* _WHAT TO WORK ON_:
All pictures must be left out as you transcribe the lines from the first line of the data to the line containing "orange 2x3 brick", both included.
**** DATASET ENTRIES
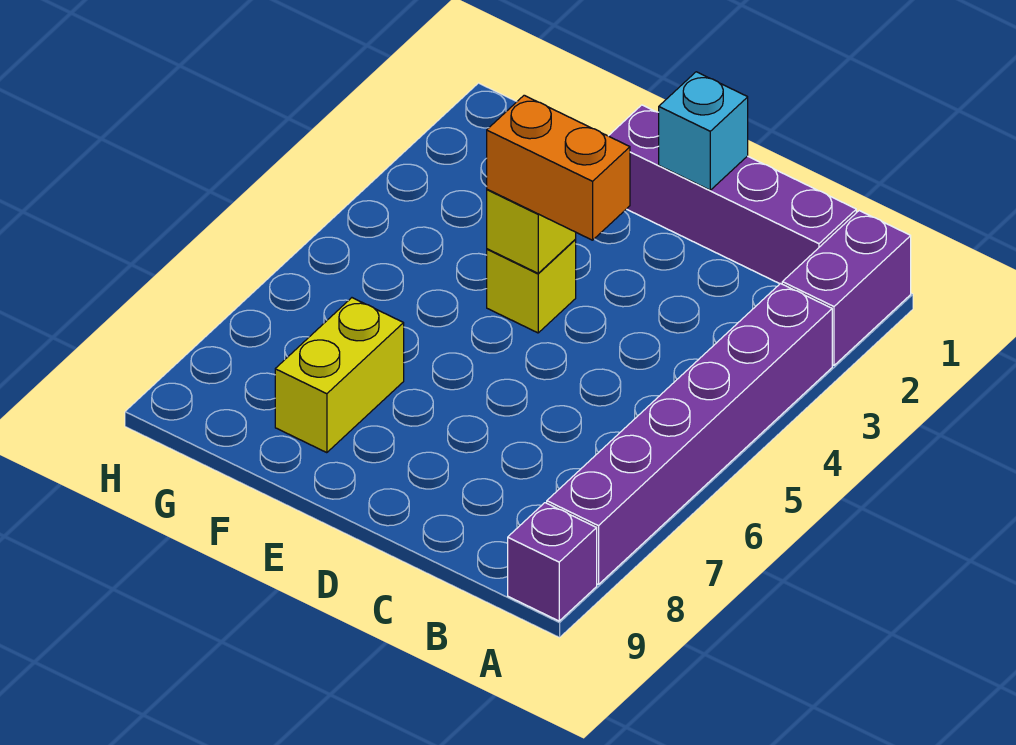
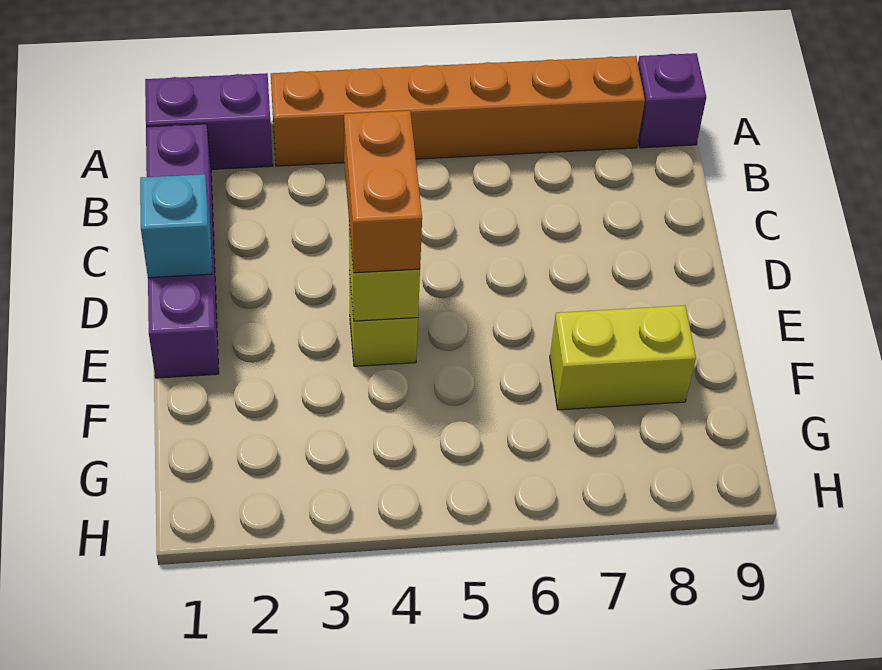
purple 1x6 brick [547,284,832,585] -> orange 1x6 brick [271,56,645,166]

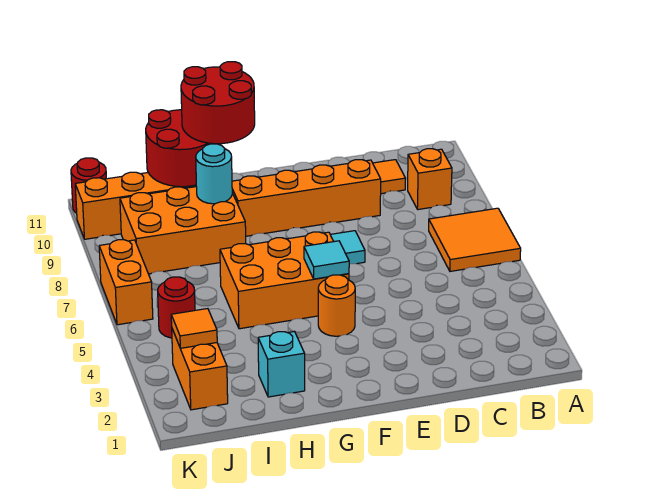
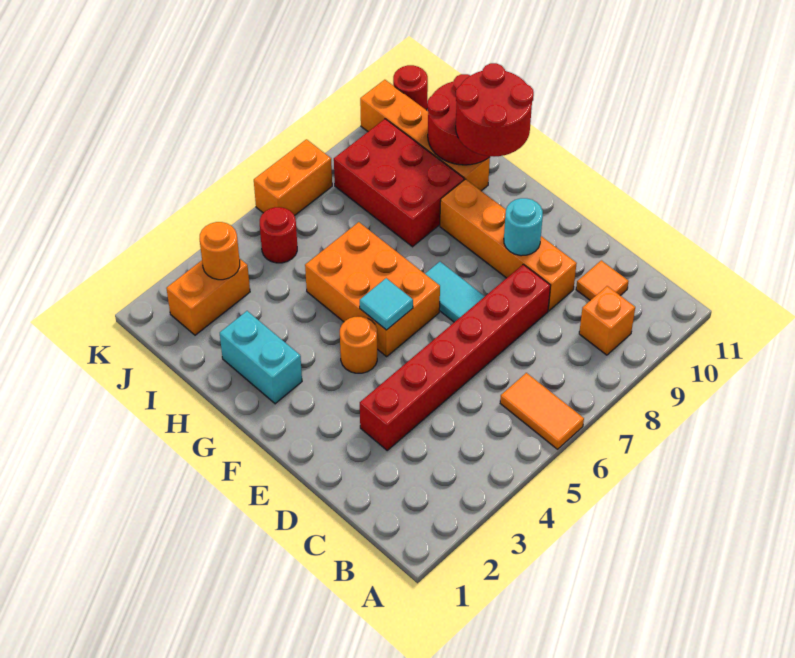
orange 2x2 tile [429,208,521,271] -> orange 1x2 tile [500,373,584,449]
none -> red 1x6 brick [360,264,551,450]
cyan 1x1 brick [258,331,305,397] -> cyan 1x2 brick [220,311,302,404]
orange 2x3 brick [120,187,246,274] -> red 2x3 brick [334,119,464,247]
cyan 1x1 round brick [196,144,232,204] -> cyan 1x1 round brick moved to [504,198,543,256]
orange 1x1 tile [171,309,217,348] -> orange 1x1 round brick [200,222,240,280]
********
* _SOLUTION FOR THIS TASK_:
purple 1x6 brick [547,284,832,585] -> orange 1x6 brick [271,56,645,166]

orange 2x2 tile [429,208,521,271] -> orange 1x2 tile [500,373,584,449]
none -> red 1x6 brick [360,264,551,450]
cyan 1x1 brick [258,331,305,397] -> cyan 1x2 brick [220,311,302,404]
orange 2x3 brick [120,187,246,274] -> red 2x3 brick [334,119,464,247]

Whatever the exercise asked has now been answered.